*INSTRUCTION*.
What number of lines in the entries hold the string "degrees"? Answer with it alone.

*RECORDS*.

# # #

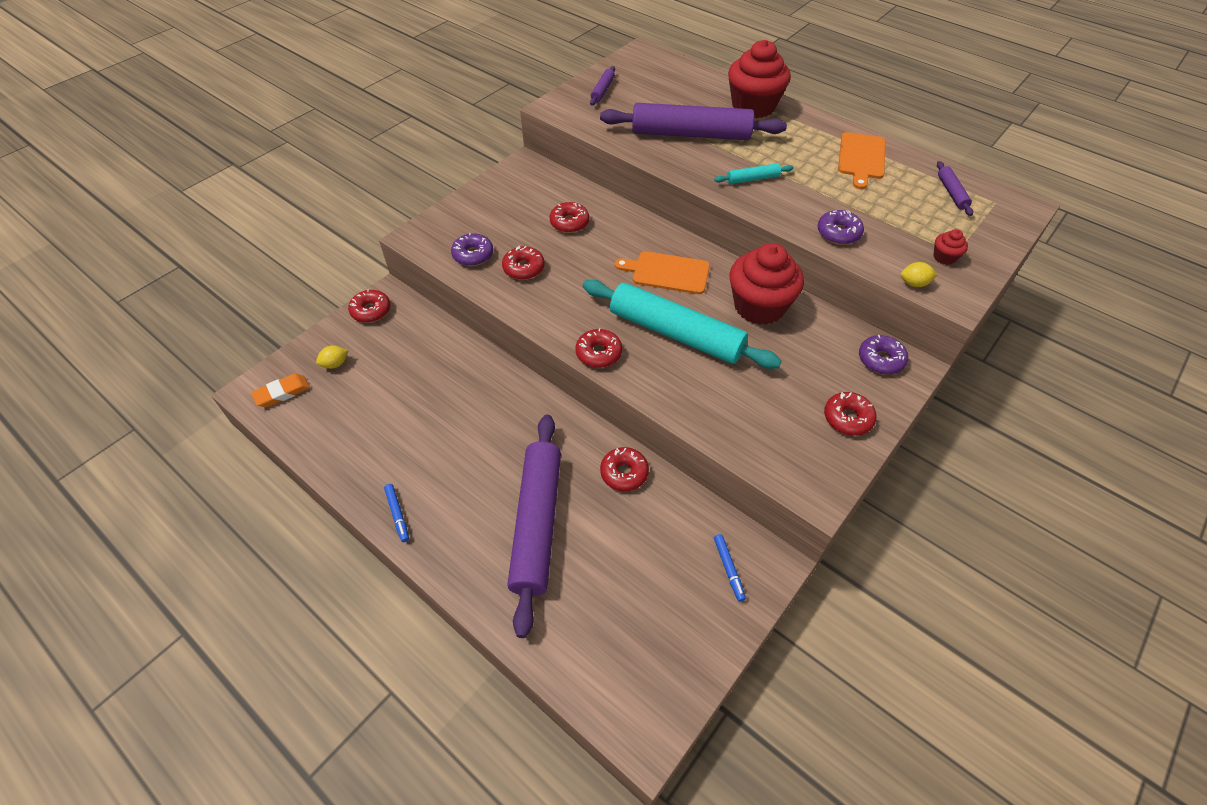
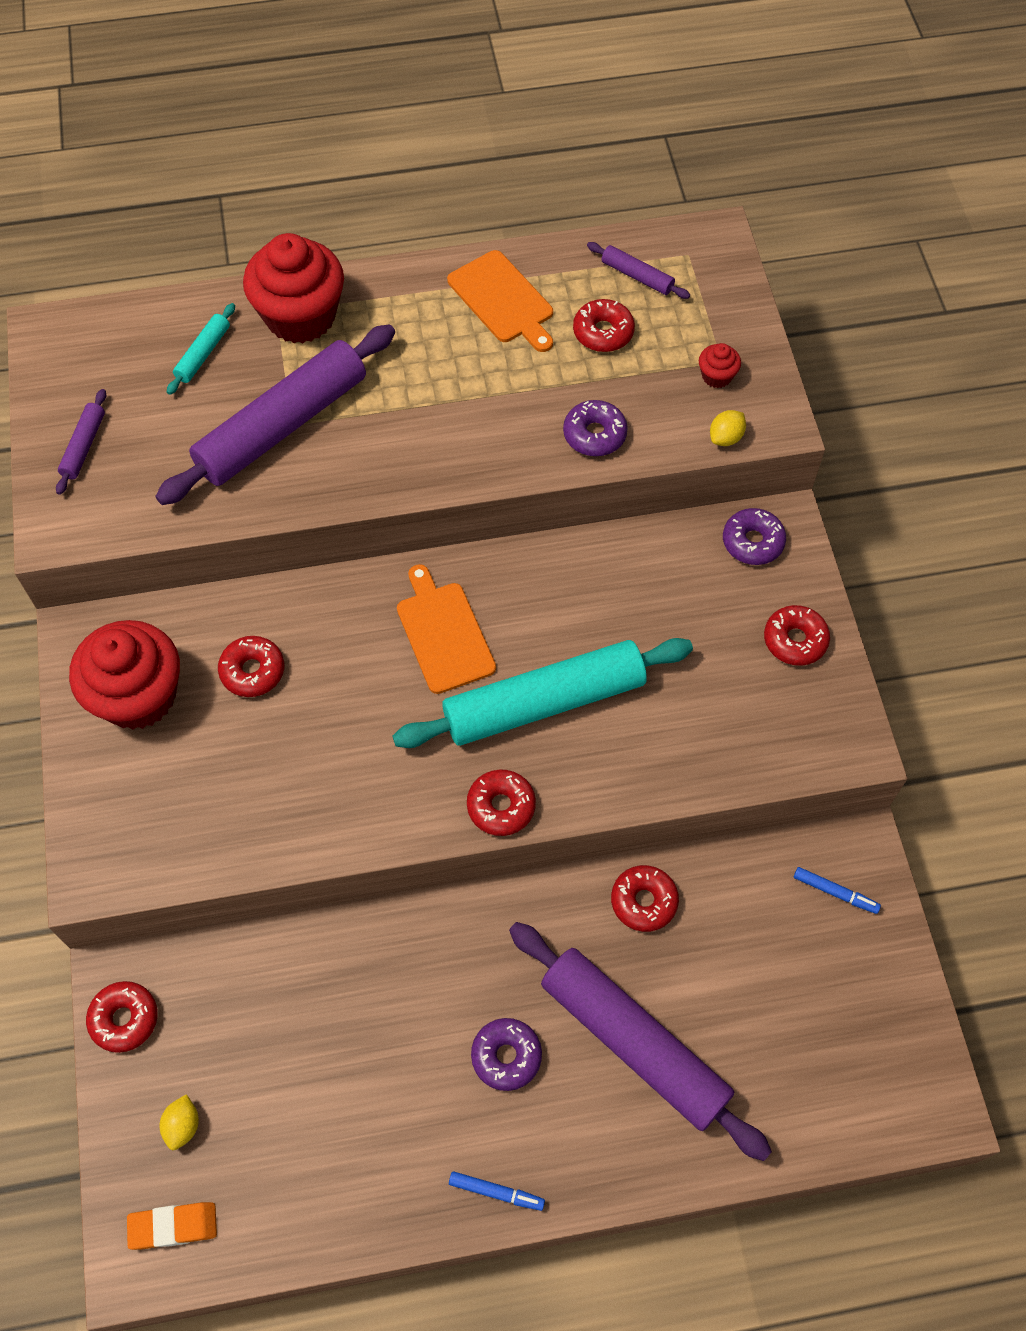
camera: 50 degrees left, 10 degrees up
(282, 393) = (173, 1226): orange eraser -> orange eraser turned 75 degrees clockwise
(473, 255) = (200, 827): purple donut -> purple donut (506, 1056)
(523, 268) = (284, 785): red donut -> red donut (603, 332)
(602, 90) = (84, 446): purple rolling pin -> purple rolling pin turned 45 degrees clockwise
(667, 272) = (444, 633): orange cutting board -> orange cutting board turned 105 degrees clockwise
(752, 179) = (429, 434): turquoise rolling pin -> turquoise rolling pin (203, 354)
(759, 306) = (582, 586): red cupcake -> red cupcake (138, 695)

# # #

*ANSWER TO THIS TASK*.
4